→ **DATA SHOWN**:
^^^^^^^^^^^^^^^^

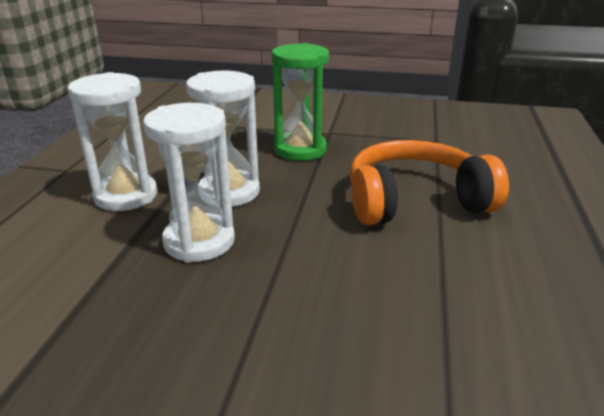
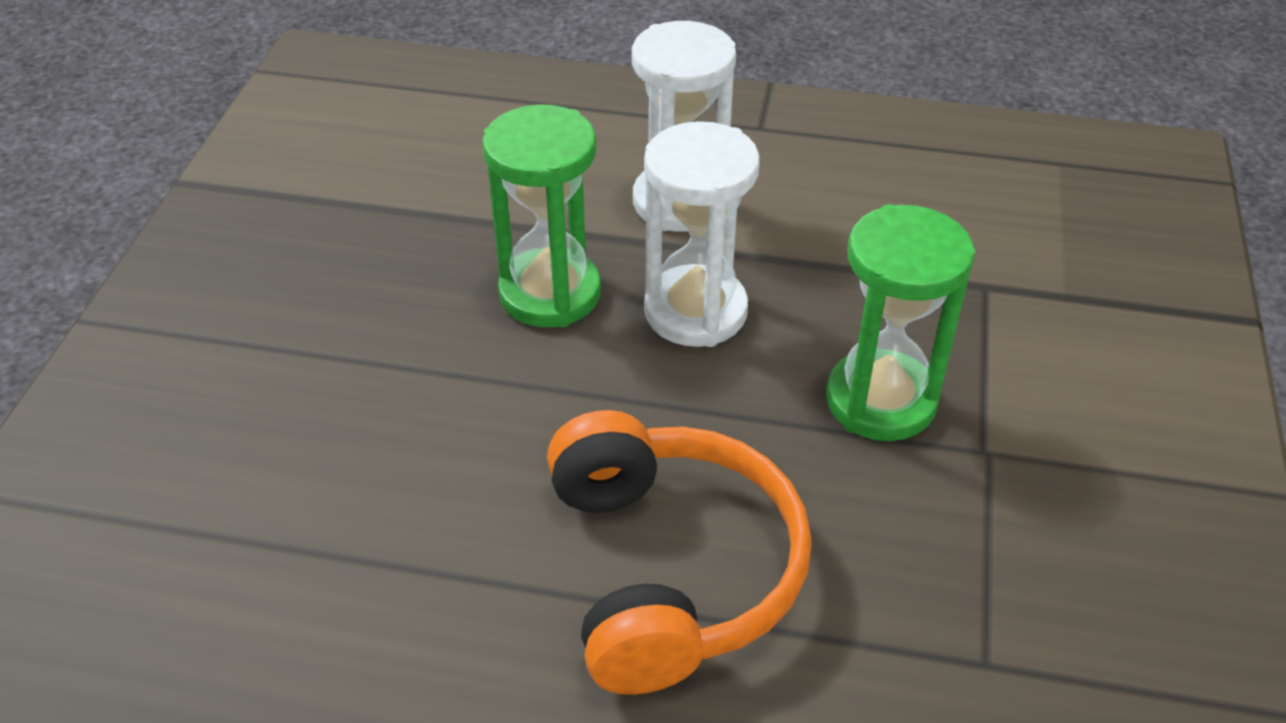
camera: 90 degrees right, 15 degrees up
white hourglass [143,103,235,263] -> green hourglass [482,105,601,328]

^^^^^^^^^^^^^^^^

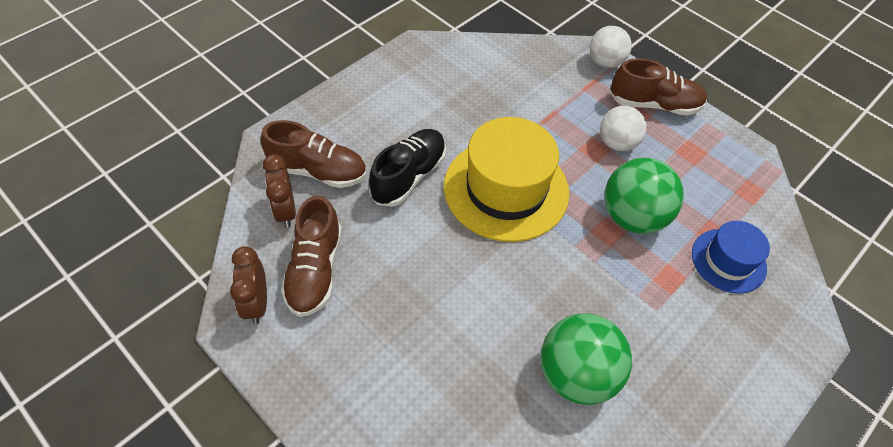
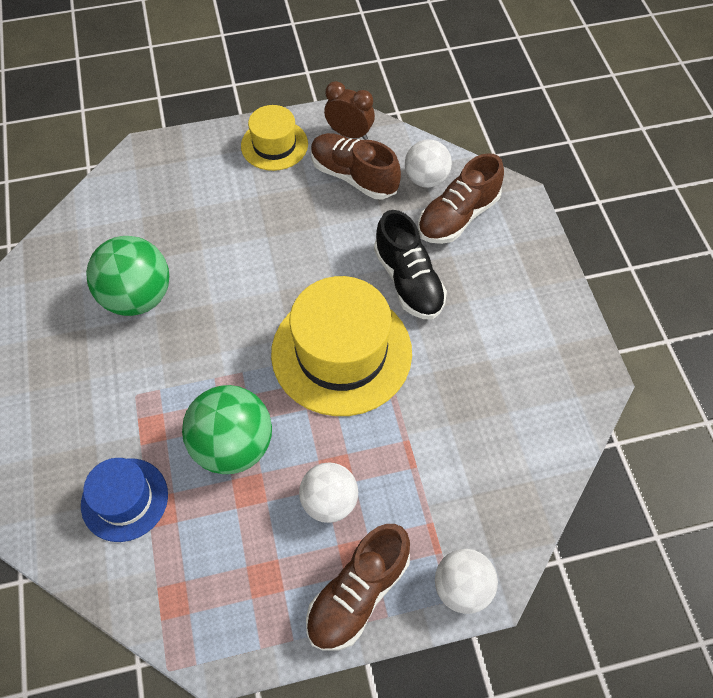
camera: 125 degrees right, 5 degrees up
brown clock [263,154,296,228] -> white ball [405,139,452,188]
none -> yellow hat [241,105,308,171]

^^^^^^^^^^^^^^^^

→ **WHAT IS BEING ASKED**:
Search the listing above for the lines with "camera: 90 degrees right, 15 degrees up" and "white hourglass [143,103,235,263]", then output those lines and all lines between them exactly.

→ **REPLY TO THE EXERCISE**:
camera: 90 degrees right, 15 degrees up
white hourglass [143,103,235,263] -> green hourglass [482,105,601,328]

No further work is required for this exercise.